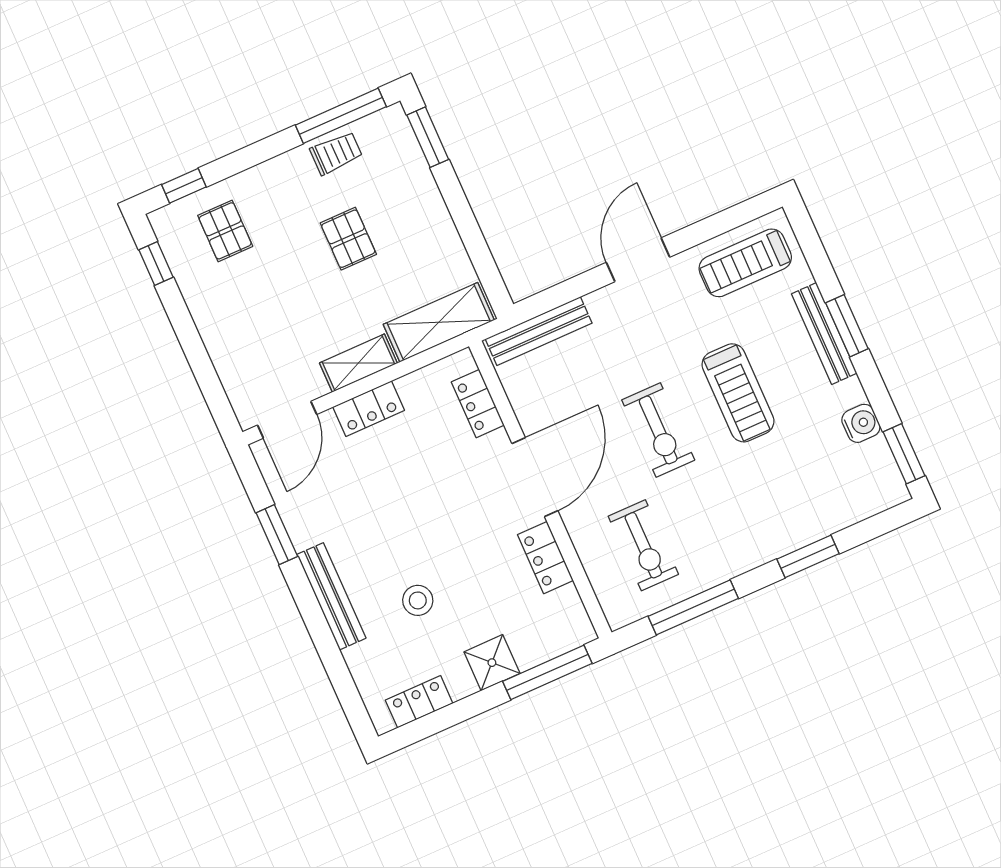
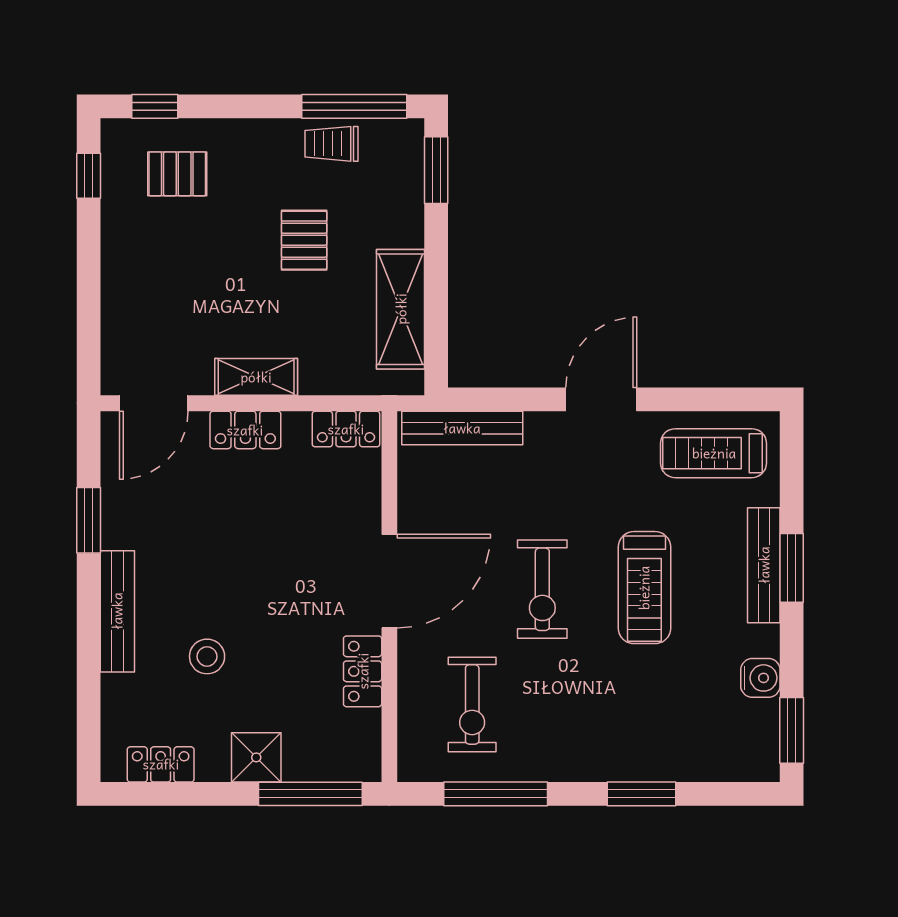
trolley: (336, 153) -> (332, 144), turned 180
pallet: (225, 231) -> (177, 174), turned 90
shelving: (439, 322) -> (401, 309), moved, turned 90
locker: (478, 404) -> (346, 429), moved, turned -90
___
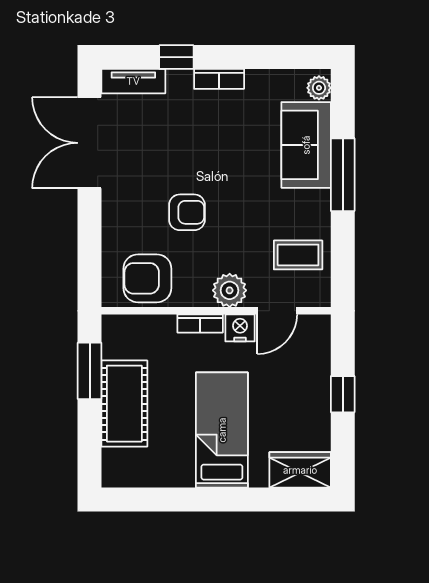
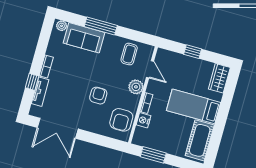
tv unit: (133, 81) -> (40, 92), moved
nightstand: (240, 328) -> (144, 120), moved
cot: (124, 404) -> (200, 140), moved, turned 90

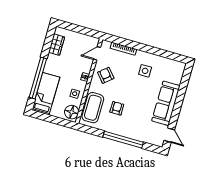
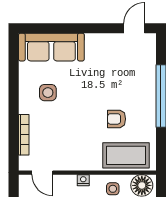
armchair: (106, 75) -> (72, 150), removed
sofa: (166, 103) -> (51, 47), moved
___
• _TASK_:
Can you repeat, word for word, every line above from the one containing "pallet: (225, 231) -> (177, 174), turned 90" down to the one containing "locker: (478, 404)", including both?

• _OUTPUT OF THE EXERCISE_:
pallet: (225, 231) -> (177, 174), turned 90
shelving: (439, 322) -> (401, 309), moved, turned 90
locker: (478, 404) -> (346, 429), moved, turned -90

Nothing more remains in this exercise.